■ **REQUIRED WORK**: Both the line below containing "red fish: 0 -> 1" and the line containing "purple egg: 7 -> 6", along with every line between them, should be repeated exactly; no other line belongs in the answer.
-- SOURCE INFORMATION follows --
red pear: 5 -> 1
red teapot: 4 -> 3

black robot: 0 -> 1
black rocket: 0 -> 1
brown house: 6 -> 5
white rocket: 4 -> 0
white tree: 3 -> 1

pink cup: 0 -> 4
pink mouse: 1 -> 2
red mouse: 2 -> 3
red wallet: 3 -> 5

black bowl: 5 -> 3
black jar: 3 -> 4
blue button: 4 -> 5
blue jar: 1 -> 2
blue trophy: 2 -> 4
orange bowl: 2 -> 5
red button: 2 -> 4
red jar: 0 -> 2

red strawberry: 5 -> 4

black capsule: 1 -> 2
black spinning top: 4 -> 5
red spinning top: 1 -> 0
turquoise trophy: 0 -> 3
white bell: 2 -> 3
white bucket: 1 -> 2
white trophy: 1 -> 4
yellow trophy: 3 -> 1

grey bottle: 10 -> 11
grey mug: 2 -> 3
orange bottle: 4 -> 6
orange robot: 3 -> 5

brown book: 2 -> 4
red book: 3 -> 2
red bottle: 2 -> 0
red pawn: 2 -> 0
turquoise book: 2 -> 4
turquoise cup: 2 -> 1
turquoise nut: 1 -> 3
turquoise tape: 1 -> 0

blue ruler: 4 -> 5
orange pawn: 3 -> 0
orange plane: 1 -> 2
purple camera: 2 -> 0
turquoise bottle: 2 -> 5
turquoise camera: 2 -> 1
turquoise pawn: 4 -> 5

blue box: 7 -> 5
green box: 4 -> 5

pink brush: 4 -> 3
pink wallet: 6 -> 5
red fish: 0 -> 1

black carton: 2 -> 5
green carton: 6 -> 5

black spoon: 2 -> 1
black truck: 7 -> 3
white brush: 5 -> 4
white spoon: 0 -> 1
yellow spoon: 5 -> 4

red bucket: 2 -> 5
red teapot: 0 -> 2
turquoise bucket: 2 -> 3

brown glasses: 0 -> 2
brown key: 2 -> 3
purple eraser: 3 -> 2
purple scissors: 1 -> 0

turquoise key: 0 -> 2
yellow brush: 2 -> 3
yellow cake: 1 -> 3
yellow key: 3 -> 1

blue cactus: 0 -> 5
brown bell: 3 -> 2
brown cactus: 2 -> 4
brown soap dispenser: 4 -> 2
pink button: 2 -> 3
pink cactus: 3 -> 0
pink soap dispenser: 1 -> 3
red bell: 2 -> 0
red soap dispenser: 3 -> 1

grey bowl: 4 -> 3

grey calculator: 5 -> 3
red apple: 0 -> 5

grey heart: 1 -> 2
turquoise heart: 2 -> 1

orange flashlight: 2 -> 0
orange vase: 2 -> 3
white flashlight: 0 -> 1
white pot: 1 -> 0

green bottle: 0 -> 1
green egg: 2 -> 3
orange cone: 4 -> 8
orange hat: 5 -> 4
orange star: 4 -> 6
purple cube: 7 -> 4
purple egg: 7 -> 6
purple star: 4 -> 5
-- SOURCE INFORMATION concluded --
■ **RESPONSE TO THE TASK**:
red fish: 0 -> 1

black carton: 2 -> 5
green carton: 6 -> 5

black spoon: 2 -> 1
black truck: 7 -> 3
white brush: 5 -> 4
white spoon: 0 -> 1
yellow spoon: 5 -> 4

red bucket: 2 -> 5
red teapot: 0 -> 2
turquoise bucket: 2 -> 3

brown glasses: 0 -> 2
brown key: 2 -> 3
purple eraser: 3 -> 2
purple scissors: 1 -> 0

turquoise key: 0 -> 2
yellow brush: 2 -> 3
yellow cake: 1 -> 3
yellow key: 3 -> 1

blue cactus: 0 -> 5
brown bell: 3 -> 2
brown cactus: 2 -> 4
brown soap dispenser: 4 -> 2
pink button: 2 -> 3
pink cactus: 3 -> 0
pink soap dispenser: 1 -> 3
red bell: 2 -> 0
red soap dispenser: 3 -> 1

grey bowl: 4 -> 3

grey calculator: 5 -> 3
red apple: 0 -> 5

grey heart: 1 -> 2
turquoise heart: 2 -> 1

orange flashlight: 2 -> 0
orange vase: 2 -> 3
white flashlight: 0 -> 1
white pot: 1 -> 0

green bottle: 0 -> 1
green egg: 2 -> 3
orange cone: 4 -> 8
orange hat: 5 -> 4
orange star: 4 -> 6
purple cube: 7 -> 4
purple egg: 7 -> 6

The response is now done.